### SOURCE DATA

__________________________________________________

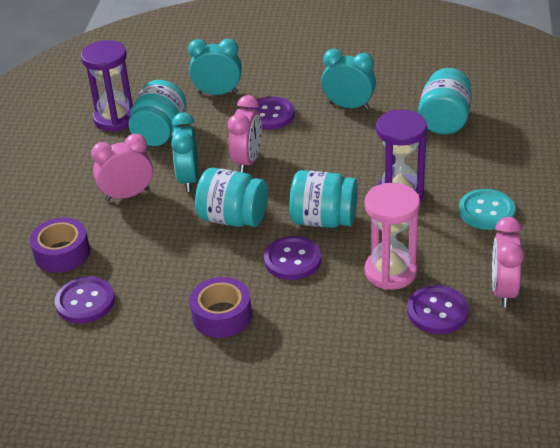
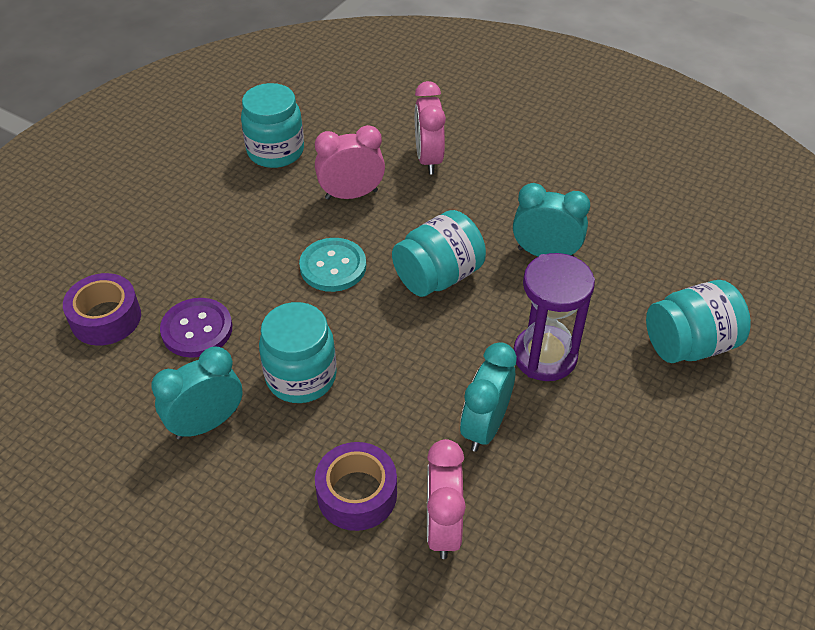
pink hourglass: 1 -> 0
purple button: 4 -> 1
purple hourglass: 2 -> 1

__________________________________________________

Your copy should match the material above exactly, minus its pictures.

### SOLUTION
pink hourglass: 1 -> 0
purple button: 4 -> 1
purple hourglass: 2 -> 1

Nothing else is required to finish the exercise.